> _Task item_: An exact copy of the records below is needed, with every picture left out.

===============

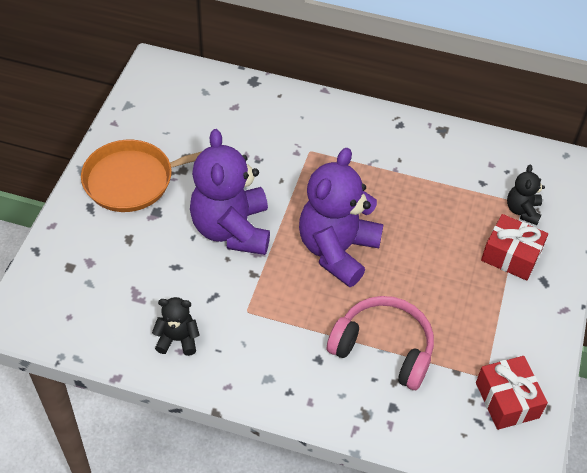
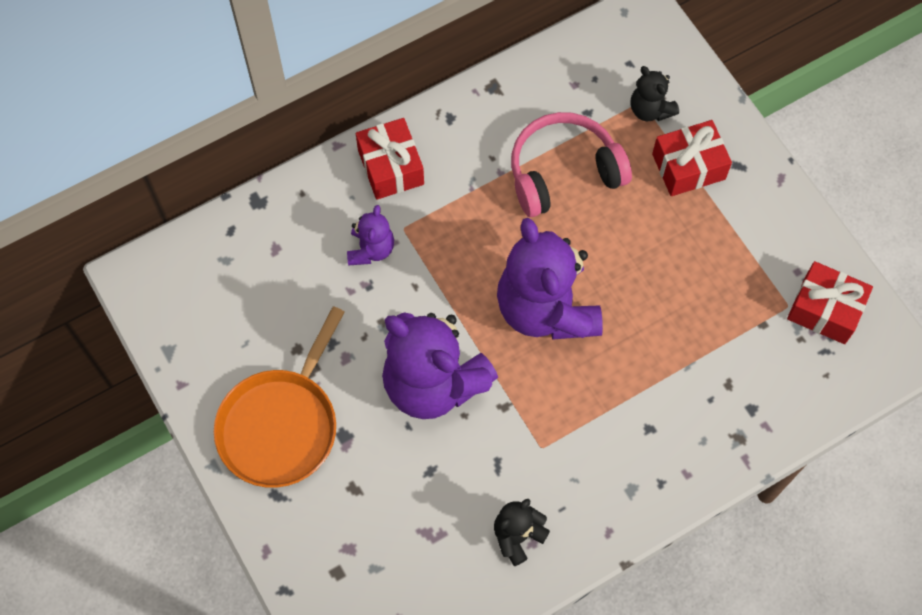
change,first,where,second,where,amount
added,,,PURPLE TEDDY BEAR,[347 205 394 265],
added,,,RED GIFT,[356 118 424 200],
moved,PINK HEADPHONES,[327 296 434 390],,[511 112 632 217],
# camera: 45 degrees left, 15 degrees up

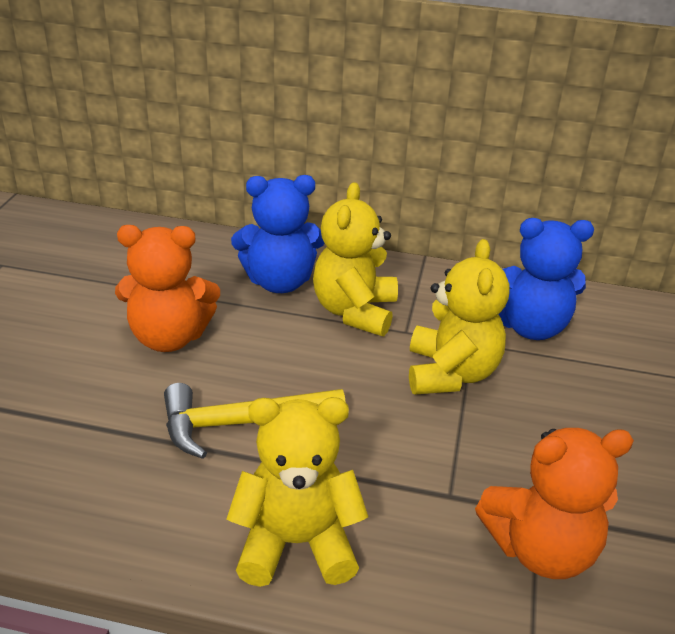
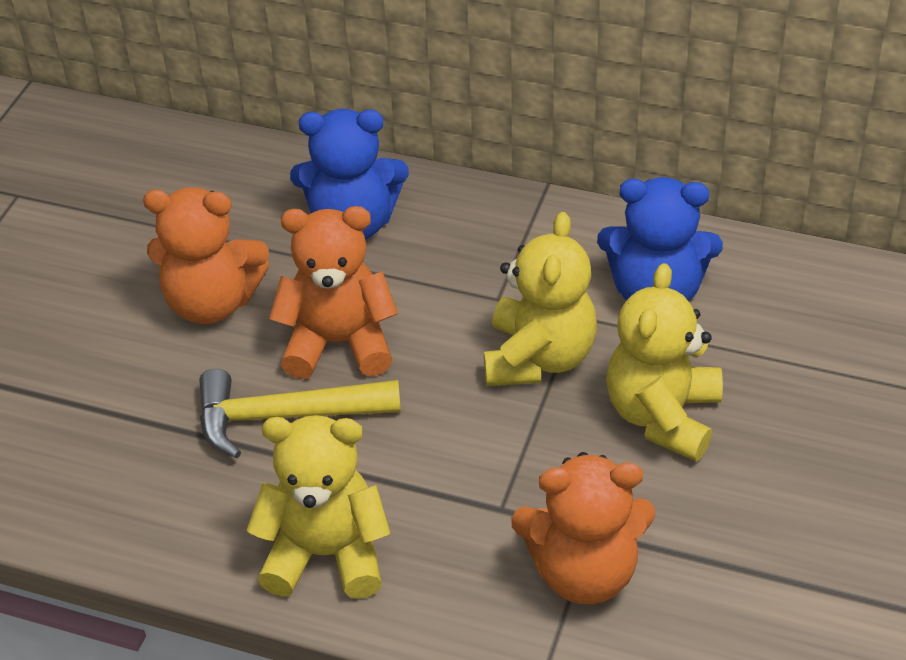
change,first,where,second,where,amount
added,,,ORANGE TEDDY BEAR,[269 206 398 379],
moved,YELLOW TEDDY BEAR,[313 182 398 336],,[606 263 723 461],
# camera: 10 degrees right, 10 degrees up

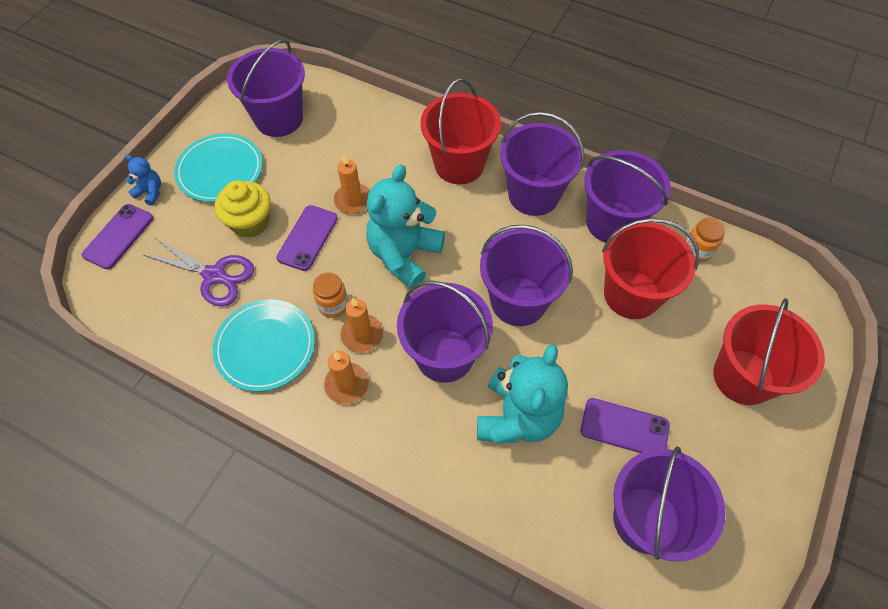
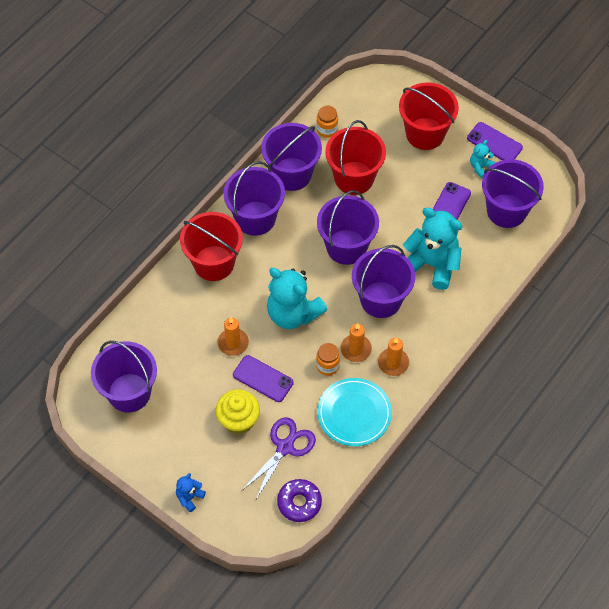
change,first,where,second,where,amount
removed,TURQUOISE PLATE,[174 133 262 202],,,
added,,,PURPLE DONUT,[277 479 322 522],
added,,,TURQUOISE TEDDY BEAR,[470 140 495 179],
moved,PURPLE PHONE,[82 204 153 269],,[467 122 523 160],
# camera: 80 degrees left, 0 degrees up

===============

> _Written answer_:
change,first,where,second,where,amount
added,,,PURPLE TEDDY BEAR,[347 205 394 265],
added,,,RED GIFT,[356 118 424 200],
moved,PINK HEADPHONES,[327 296 434 390],,[511 112 632 217],
# camera: 45 degrees left, 15 degrees up

change,first,where,second,where,amount
added,,,ORANGE TEDDY BEAR,[269 206 398 379],
moved,YELLOW TEDDY BEAR,[313 182 398 336],,[606 263 723 461],
# camera: 10 degrees right, 10 degrees up

change,first,where,second,where,amount
removed,TURQUOISE PLATE,[174 133 262 202],,,
added,,,PURPLE DONUT,[277 479 322 522],
added,,,TURQUOISE TEDDY BEAR,[470 140 495 179],
moved,PURPLE PHONE,[82 204 153 269],,[467 122 523 160],
# camera: 80 degrees left, 0 degrees up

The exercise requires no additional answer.